### The task
Of the entries below, return exactly those lines that fall between the one containing "(255, 103) = (653, 279): none -> orange cup" and the one containing "(404, 259) = (427, 380): none -> yellow pan", the two end lines included.
---------- Task input ----------
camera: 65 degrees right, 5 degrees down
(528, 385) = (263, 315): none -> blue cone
----------
---------- Task input ----------
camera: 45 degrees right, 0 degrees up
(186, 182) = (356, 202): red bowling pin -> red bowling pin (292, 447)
----------
---------- Task input ----------
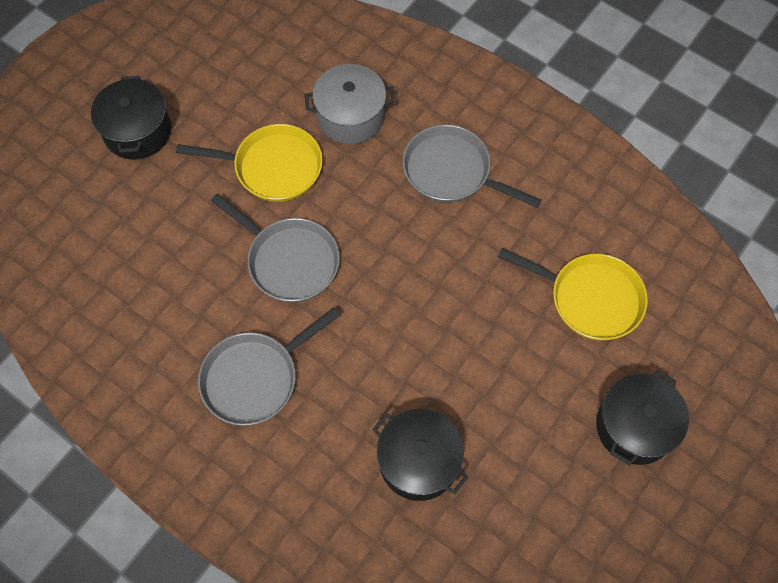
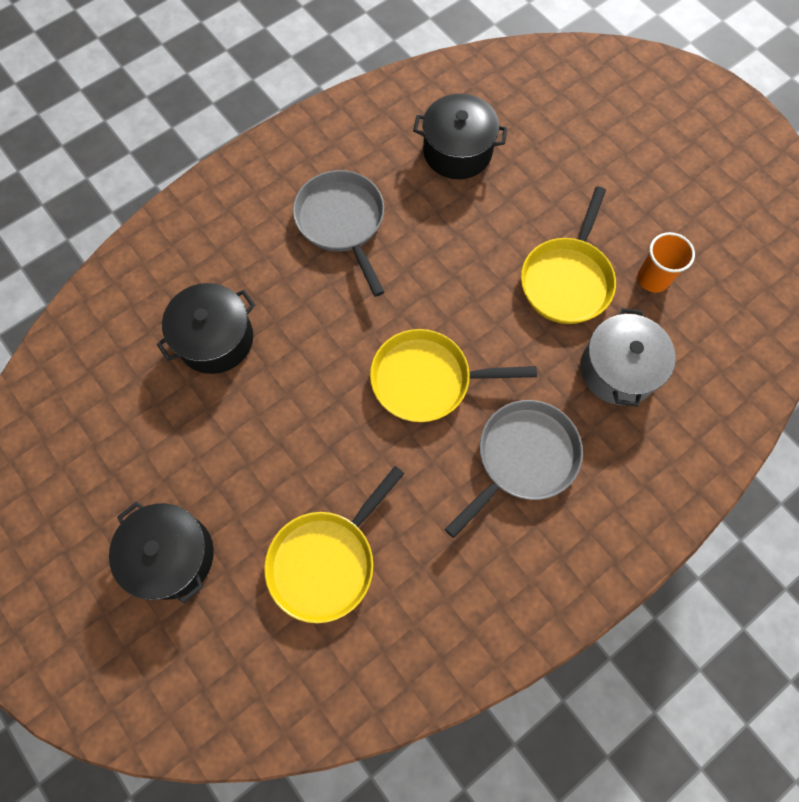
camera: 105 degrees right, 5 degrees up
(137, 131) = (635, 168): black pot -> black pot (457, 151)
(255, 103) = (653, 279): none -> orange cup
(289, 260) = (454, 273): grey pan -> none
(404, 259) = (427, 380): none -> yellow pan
----------
### Response to the exercise
(255, 103) = (653, 279): none -> orange cup
(289, 260) = (454, 273): grey pan -> none
(404, 259) = (427, 380): none -> yellow pan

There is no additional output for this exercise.